EXERCISE DIRECTIONS
Look through the listing below and write out exactly the lines from the line with "camera: 25 degrees left, 10 degrees up" to the line with "(370, 313) = (479, 210): green", both included, and no others.

DATA RECORDS
■ ■ ■ ■ ■
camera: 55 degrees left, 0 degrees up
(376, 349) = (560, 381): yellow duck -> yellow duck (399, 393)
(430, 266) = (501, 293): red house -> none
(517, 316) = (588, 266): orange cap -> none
■ ■ ■ ■ ■
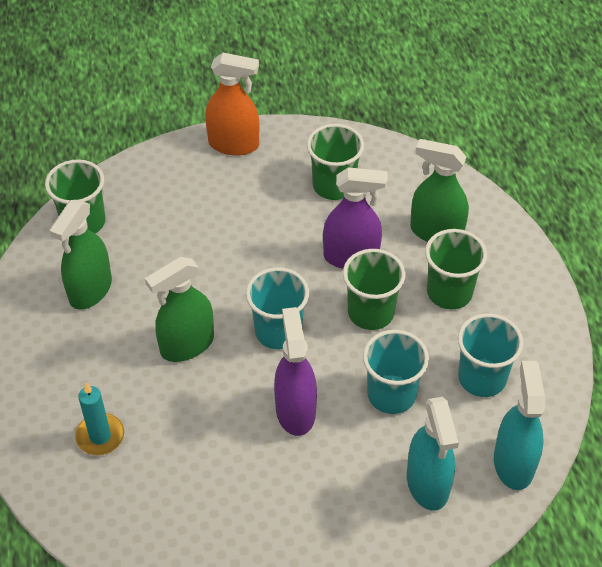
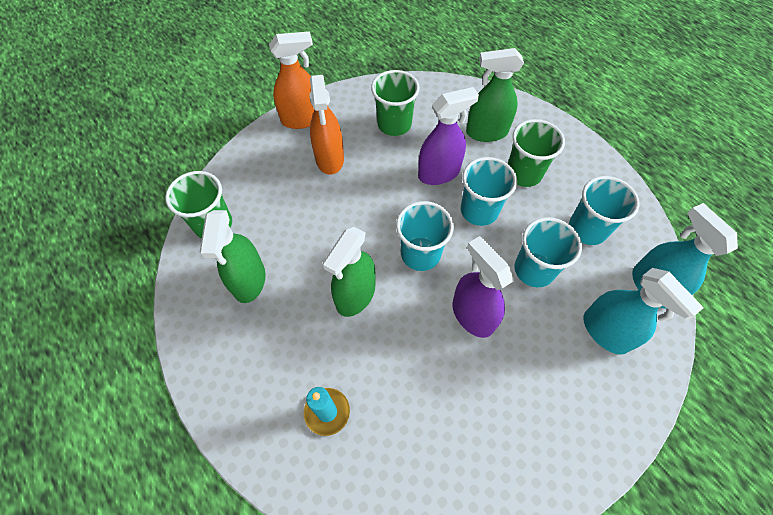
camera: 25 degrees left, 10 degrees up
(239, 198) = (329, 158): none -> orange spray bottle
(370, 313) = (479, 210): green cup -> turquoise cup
■ ■ ■ ■ ■
FINISHED TASK
camera: 25 degrees left, 10 degrees up
(239, 198) = (329, 158): none -> orange spray bottle
(370, 313) = (479, 210): green cup -> turquoise cup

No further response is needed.